(Object tracking records)

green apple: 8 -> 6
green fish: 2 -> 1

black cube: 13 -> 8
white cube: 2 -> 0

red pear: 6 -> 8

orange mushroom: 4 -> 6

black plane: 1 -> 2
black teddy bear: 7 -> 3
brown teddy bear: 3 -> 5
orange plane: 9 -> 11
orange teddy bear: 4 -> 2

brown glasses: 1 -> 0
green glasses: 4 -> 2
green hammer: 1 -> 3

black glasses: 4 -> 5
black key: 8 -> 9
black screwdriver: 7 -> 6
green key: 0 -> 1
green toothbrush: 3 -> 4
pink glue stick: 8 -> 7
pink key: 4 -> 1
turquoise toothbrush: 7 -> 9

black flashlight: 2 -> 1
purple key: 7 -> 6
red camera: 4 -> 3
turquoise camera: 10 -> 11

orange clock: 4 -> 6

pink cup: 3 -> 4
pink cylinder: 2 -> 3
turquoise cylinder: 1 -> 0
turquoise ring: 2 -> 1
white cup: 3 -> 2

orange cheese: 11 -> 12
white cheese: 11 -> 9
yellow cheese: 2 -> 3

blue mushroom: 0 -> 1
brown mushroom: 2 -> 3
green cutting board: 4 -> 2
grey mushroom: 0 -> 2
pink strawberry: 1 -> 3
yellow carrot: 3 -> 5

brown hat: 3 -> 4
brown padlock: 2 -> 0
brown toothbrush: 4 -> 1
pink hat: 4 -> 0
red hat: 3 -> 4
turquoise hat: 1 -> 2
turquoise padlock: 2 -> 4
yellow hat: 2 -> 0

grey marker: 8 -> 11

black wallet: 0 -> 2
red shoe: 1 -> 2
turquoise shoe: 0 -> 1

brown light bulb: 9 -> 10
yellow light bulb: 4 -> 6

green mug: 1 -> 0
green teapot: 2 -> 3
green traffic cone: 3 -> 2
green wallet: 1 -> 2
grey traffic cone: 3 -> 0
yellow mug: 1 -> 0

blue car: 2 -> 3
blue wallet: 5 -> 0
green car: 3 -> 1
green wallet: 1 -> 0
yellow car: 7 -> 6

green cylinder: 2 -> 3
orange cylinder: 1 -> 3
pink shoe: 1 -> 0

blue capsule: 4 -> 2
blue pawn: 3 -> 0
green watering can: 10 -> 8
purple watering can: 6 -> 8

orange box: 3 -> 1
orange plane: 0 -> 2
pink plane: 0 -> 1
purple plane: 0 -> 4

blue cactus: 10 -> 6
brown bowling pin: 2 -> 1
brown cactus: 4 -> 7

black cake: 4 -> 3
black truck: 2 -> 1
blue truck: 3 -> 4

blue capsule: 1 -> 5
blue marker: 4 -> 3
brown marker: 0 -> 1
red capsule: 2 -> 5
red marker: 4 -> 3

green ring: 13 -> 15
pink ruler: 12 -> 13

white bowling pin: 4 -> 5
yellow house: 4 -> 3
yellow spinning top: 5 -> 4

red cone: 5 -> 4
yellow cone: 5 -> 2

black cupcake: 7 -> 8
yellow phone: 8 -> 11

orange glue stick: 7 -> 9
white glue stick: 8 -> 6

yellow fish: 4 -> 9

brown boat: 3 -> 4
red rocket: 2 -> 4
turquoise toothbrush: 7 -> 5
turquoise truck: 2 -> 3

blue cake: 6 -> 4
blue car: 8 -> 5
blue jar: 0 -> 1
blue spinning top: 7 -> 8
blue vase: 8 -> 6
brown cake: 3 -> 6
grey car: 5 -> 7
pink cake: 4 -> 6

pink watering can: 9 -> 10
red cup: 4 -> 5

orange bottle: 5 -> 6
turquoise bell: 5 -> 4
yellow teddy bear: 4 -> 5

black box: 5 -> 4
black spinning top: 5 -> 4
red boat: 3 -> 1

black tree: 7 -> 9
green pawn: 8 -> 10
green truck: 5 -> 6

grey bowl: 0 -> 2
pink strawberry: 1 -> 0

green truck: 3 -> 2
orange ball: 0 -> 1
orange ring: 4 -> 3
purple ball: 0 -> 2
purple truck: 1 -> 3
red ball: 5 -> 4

Exercise goal: A word-for-word copy of all the entries is required.

Response to the exercise:
green apple: 8 -> 6
green fish: 2 -> 1

black cube: 13 -> 8
white cube: 2 -> 0

red pear: 6 -> 8

orange mushroom: 4 -> 6

black plane: 1 -> 2
black teddy bear: 7 -> 3
brown teddy bear: 3 -> 5
orange plane: 9 -> 11
orange teddy bear: 4 -> 2

brown glasses: 1 -> 0
green glasses: 4 -> 2
green hammer: 1 -> 3

black glasses: 4 -> 5
black key: 8 -> 9
black screwdriver: 7 -> 6
green key: 0 -> 1
green toothbrush: 3 -> 4
pink glue stick: 8 -> 7
pink key: 4 -> 1
turquoise toothbrush: 7 -> 9

black flashlight: 2 -> 1
purple key: 7 -> 6
red camera: 4 -> 3
turquoise camera: 10 -> 11

orange clock: 4 -> 6

pink cup: 3 -> 4
pink cylinder: 2 -> 3
turquoise cylinder: 1 -> 0
turquoise ring: 2 -> 1
white cup: 3 -> 2

orange cheese: 11 -> 12
white cheese: 11 -> 9
yellow cheese: 2 -> 3

blue mushroom: 0 -> 1
brown mushroom: 2 -> 3
green cutting board: 4 -> 2
grey mushroom: 0 -> 2
pink strawberry: 1 -> 3
yellow carrot: 3 -> 5

brown hat: 3 -> 4
brown padlock: 2 -> 0
brown toothbrush: 4 -> 1
pink hat: 4 -> 0
red hat: 3 -> 4
turquoise hat: 1 -> 2
turquoise padlock: 2 -> 4
yellow hat: 2 -> 0

grey marker: 8 -> 11

black wallet: 0 -> 2
red shoe: 1 -> 2
turquoise shoe: 0 -> 1

brown light bulb: 9 -> 10
yellow light bulb: 4 -> 6

green mug: 1 -> 0
green teapot: 2 -> 3
green traffic cone: 3 -> 2
green wallet: 1 -> 2
grey traffic cone: 3 -> 0
yellow mug: 1 -> 0

blue car: 2 -> 3
blue wallet: 5 -> 0
green car: 3 -> 1
green wallet: 1 -> 0
yellow car: 7 -> 6

green cylinder: 2 -> 3
orange cylinder: 1 -> 3
pink shoe: 1 -> 0

blue capsule: 4 -> 2
blue pawn: 3 -> 0
green watering can: 10 -> 8
purple watering can: 6 -> 8

orange box: 3 -> 1
orange plane: 0 -> 2
pink plane: 0 -> 1
purple plane: 0 -> 4

blue cactus: 10 -> 6
brown bowling pin: 2 -> 1
brown cactus: 4 -> 7

black cake: 4 -> 3
black truck: 2 -> 1
blue truck: 3 -> 4

blue capsule: 1 -> 5
blue marker: 4 -> 3
brown marker: 0 -> 1
red capsule: 2 -> 5
red marker: 4 -> 3

green ring: 13 -> 15
pink ruler: 12 -> 13

white bowling pin: 4 -> 5
yellow house: 4 -> 3
yellow spinning top: 5 -> 4

red cone: 5 -> 4
yellow cone: 5 -> 2

black cupcake: 7 -> 8
yellow phone: 8 -> 11

orange glue stick: 7 -> 9
white glue stick: 8 -> 6

yellow fish: 4 -> 9

brown boat: 3 -> 4
red rocket: 2 -> 4
turquoise toothbrush: 7 -> 5
turquoise truck: 2 -> 3

blue cake: 6 -> 4
blue car: 8 -> 5
blue jar: 0 -> 1
blue spinning top: 7 -> 8
blue vase: 8 -> 6
brown cake: 3 -> 6
grey car: 5 -> 7
pink cake: 4 -> 6

pink watering can: 9 -> 10
red cup: 4 -> 5

orange bottle: 5 -> 6
turquoise bell: 5 -> 4
yellow teddy bear: 4 -> 5

black box: 5 -> 4
black spinning top: 5 -> 4
red boat: 3 -> 1

black tree: 7 -> 9
green pawn: 8 -> 10
green truck: 5 -> 6

grey bowl: 0 -> 2
pink strawberry: 1 -> 0

green truck: 3 -> 2
orange ball: 0 -> 1
orange ring: 4 -> 3
purple ball: 0 -> 2
purple truck: 1 -> 3
red ball: 5 -> 4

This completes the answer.